▶ What you will do
Copy every line below where the string "moved" is found.
(Records for this task)
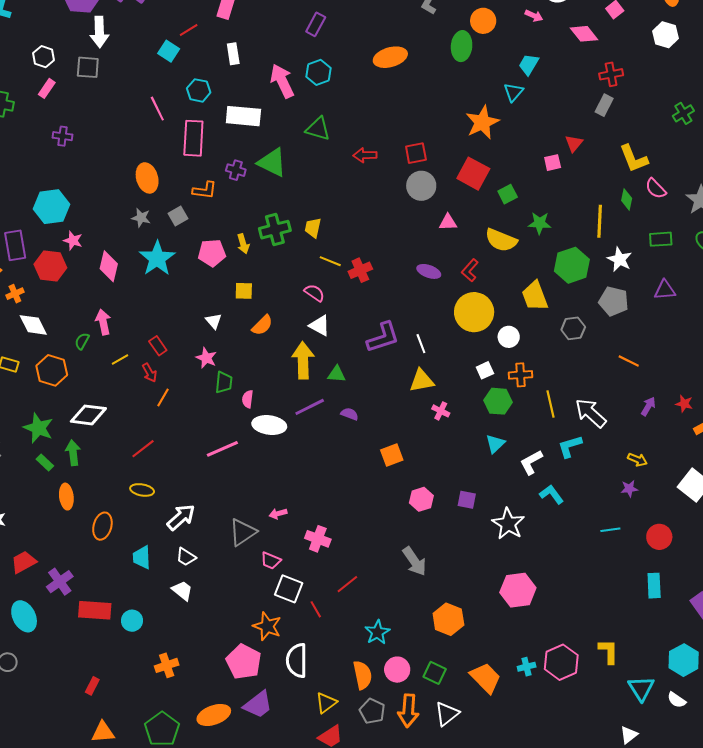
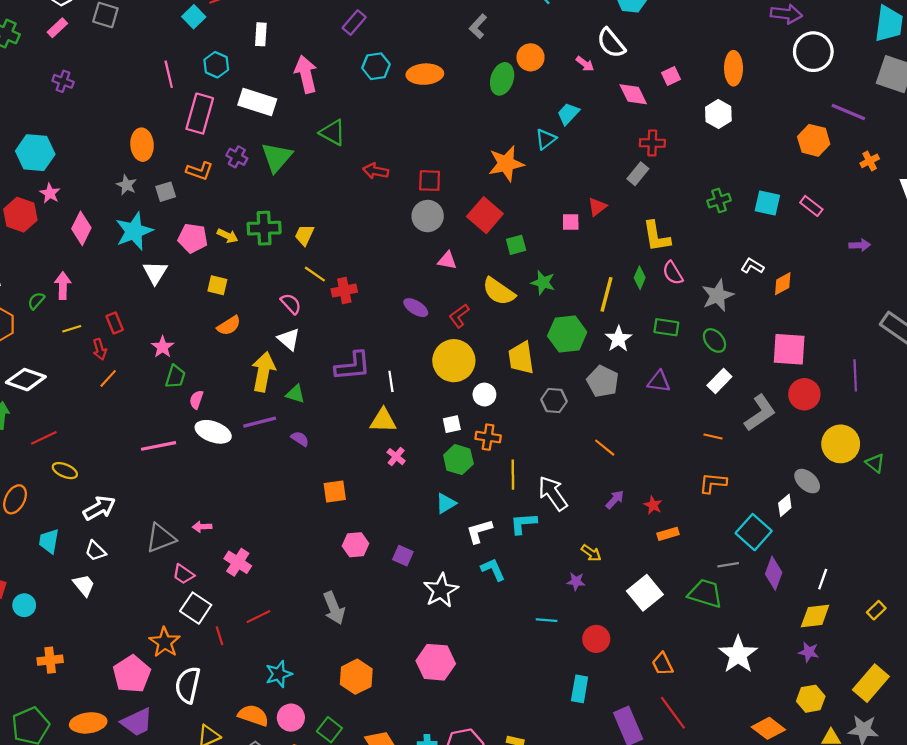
cyan hexagon: (318, 72) -> (376, 66), moved
green triangle: (272, 162) -> (277, 157), turned 32
yellow arrow: (243, 244) -> (228, 236), turned -60
white triangle: (214, 321) -> (155, 273), moved, size x1.4
red line: (143, 449) -> (44, 438), moved
orange semicircle: (363, 675) -> (253, 715), turned -72

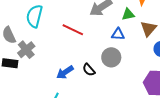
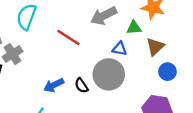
gray circle: (111, 57) -> (109, 74), size x1.4

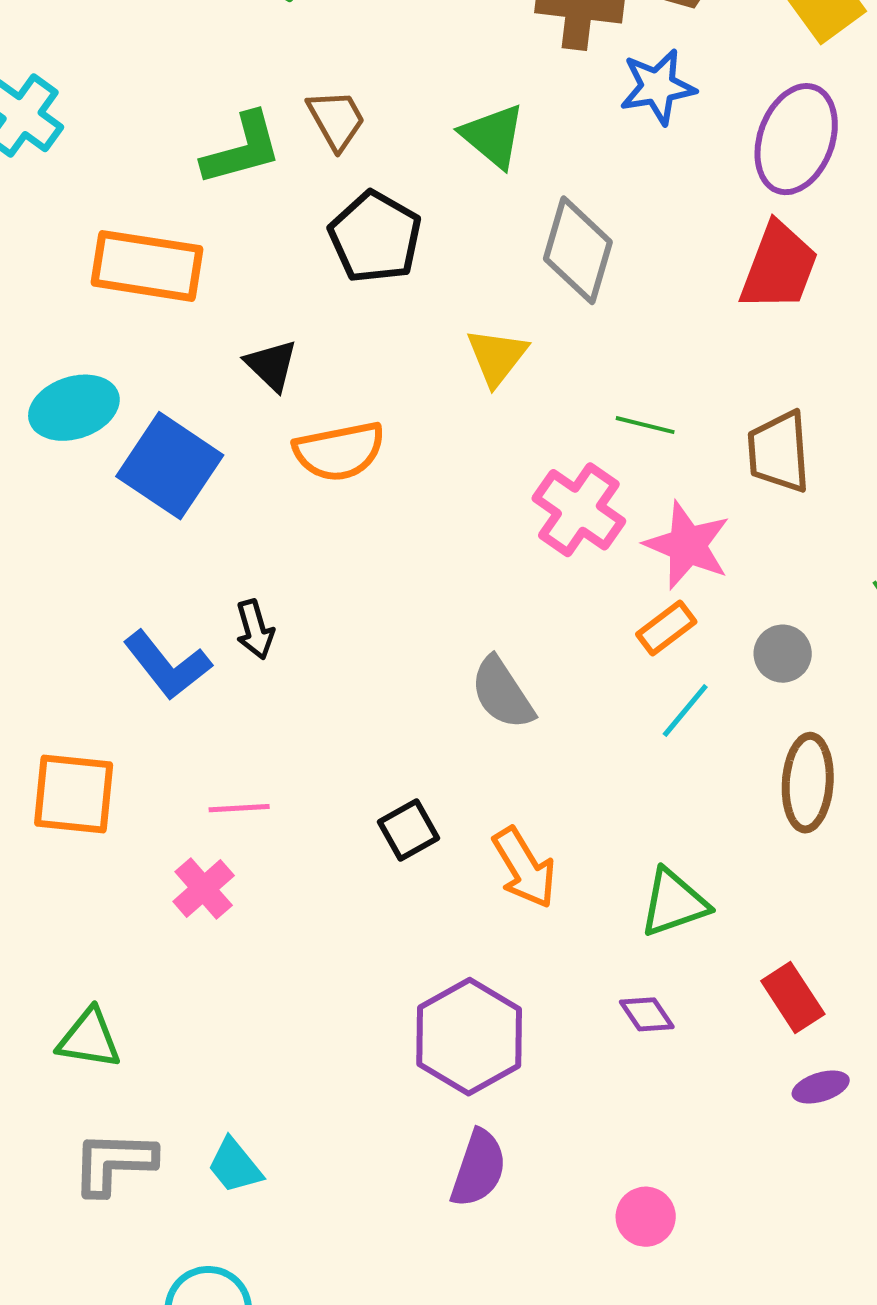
(End Records for this task)
▶ Response area
cyan hexagon: (318, 72) -> (376, 66), moved
white triangle: (214, 321) -> (155, 273), moved, size x1.4
red line: (143, 449) -> (44, 438), moved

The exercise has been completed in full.